[Input material Boundary: Start]

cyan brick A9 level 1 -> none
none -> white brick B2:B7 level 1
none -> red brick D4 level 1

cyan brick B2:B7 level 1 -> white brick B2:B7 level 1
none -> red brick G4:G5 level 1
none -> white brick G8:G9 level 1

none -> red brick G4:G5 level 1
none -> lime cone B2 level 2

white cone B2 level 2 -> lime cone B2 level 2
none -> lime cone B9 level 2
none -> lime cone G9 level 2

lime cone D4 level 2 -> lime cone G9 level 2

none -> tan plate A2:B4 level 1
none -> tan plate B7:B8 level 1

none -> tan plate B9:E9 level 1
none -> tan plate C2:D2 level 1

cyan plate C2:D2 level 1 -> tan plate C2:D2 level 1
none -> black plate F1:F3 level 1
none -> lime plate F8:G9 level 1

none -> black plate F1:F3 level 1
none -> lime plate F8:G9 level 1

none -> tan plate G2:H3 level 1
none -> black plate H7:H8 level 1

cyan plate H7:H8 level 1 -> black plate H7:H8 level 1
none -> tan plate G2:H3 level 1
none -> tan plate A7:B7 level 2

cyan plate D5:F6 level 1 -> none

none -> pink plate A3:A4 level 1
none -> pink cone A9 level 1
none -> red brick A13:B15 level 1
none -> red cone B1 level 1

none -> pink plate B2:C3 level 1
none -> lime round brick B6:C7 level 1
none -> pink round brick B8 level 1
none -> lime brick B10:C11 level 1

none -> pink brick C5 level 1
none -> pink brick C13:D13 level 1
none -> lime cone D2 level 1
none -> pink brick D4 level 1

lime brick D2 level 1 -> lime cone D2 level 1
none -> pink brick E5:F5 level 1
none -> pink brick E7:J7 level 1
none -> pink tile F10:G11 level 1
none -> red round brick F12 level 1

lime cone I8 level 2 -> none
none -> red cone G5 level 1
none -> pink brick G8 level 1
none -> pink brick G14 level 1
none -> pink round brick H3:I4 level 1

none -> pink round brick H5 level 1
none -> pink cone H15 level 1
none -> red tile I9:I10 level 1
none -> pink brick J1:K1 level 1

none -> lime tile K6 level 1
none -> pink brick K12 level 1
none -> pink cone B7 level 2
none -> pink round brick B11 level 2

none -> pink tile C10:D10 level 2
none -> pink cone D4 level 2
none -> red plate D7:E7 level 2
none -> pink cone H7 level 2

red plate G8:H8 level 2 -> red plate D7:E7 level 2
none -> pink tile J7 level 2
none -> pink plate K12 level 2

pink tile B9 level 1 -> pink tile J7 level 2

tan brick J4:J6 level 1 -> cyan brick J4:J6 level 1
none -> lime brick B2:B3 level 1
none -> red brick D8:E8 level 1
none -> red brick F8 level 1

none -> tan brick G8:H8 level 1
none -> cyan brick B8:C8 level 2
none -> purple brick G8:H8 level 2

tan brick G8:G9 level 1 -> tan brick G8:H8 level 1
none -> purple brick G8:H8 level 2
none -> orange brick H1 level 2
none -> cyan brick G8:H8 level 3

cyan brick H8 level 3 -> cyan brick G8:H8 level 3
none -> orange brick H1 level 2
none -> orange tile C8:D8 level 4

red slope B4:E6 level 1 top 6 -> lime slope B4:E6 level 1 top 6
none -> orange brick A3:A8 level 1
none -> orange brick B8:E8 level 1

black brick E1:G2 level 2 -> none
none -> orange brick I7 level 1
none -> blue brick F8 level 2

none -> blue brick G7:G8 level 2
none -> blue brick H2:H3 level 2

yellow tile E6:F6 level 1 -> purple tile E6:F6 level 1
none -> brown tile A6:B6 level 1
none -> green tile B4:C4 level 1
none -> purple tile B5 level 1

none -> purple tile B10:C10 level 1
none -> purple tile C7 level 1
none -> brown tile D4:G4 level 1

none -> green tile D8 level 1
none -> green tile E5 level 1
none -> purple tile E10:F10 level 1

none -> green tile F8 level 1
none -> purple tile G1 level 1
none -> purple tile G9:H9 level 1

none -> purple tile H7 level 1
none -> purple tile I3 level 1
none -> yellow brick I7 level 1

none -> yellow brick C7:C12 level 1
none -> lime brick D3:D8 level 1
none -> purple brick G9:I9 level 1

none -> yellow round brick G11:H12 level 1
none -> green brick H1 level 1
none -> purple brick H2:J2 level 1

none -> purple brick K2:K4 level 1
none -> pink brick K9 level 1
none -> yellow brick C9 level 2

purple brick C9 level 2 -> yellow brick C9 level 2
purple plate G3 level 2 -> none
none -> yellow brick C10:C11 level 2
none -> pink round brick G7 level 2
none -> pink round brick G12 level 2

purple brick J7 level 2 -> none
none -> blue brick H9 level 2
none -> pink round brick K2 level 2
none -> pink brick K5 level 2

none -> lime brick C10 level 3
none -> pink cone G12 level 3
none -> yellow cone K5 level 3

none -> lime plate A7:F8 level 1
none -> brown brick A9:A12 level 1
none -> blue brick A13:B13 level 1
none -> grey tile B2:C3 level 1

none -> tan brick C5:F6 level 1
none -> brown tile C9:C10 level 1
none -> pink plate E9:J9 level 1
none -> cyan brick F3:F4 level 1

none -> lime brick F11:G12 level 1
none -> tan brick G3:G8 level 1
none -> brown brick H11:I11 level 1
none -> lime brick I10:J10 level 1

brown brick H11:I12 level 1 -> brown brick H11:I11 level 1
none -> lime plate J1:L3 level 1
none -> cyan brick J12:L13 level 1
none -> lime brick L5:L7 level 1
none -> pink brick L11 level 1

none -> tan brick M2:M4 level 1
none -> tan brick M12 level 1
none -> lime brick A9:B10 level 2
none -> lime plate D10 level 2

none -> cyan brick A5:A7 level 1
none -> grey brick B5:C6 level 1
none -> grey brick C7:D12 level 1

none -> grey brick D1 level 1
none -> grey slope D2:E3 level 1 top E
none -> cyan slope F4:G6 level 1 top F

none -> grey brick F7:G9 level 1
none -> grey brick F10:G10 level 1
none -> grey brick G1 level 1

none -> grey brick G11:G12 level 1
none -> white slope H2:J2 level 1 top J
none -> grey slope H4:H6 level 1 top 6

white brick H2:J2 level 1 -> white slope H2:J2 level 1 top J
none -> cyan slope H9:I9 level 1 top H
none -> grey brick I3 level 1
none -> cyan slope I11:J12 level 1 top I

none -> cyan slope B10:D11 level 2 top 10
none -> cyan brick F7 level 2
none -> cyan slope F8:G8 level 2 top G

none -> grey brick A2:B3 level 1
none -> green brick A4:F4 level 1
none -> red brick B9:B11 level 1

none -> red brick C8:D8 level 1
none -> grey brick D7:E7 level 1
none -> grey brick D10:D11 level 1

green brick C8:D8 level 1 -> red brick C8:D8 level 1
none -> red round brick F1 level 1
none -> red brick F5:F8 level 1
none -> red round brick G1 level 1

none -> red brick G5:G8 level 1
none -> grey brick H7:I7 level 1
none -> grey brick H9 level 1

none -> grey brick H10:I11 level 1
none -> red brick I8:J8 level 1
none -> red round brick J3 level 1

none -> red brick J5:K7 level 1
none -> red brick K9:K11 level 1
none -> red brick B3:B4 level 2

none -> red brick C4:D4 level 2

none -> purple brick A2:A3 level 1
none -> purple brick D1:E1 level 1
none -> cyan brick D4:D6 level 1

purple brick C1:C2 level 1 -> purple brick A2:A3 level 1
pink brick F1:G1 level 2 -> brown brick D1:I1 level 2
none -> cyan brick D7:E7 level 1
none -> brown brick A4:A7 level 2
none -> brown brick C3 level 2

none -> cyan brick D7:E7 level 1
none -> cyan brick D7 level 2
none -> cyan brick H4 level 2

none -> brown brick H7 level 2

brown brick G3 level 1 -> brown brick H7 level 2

[Input material Boundary: End]

_Task details_:
Your job is to print exactly the lines that run from the top of the entries through the line with "none -> pink brick G14 level 1", and no others.

_Expected answer_:
cyan brick A9 level 1 -> none
none -> white brick B2:B7 level 1
none -> red brick D4 level 1

cyan brick B2:B7 level 1 -> white brick B2:B7 level 1
none -> red brick G4:G5 level 1
none -> white brick G8:G9 level 1

none -> red brick G4:G5 level 1
none -> lime cone B2 level 2

white cone B2 level 2 -> lime cone B2 level 2
none -> lime cone B9 level 2
none -> lime cone G9 level 2

lime cone D4 level 2 -> lime cone G9 level 2

none -> tan plate A2:B4 level 1
none -> tan plate B7:B8 level 1

none -> tan plate B9:E9 level 1
none -> tan plate C2:D2 level 1

cyan plate C2:D2 level 1 -> tan plate C2:D2 level 1
none -> black plate F1:F3 level 1
none -> lime plate F8:G9 level 1

none -> black plate F1:F3 level 1
none -> lime plate F8:G9 level 1

none -> tan plate G2:H3 level 1
none -> black plate H7:H8 level 1

cyan plate H7:H8 level 1 -> black plate H7:H8 level 1
none -> tan plate G2:H3 level 1
none -> tan plate A7:B7 level 2

cyan plate D5:F6 level 1 -> none

none -> pink plate A3:A4 level 1
none -> pink cone A9 level 1
none -> red brick A13:B15 level 1
none -> red cone B1 level 1

none -> pink plate B2:C3 level 1
none -> lime round brick B6:C7 level 1
none -> pink round brick B8 level 1
none -> lime brick B10:C11 level 1

none -> pink brick C5 level 1
none -> pink brick C13:D13 level 1
none -> lime cone D2 level 1
none -> pink brick D4 level 1

lime brick D2 level 1 -> lime cone D2 level 1
none -> pink brick E5:F5 level 1
none -> pink brick E7:J7 level 1
none -> pink tile F10:G11 level 1
none -> red round brick F12 level 1

lime cone I8 level 2 -> none
none -> red cone G5 level 1
none -> pink brick G8 level 1
none -> pink brick G14 level 1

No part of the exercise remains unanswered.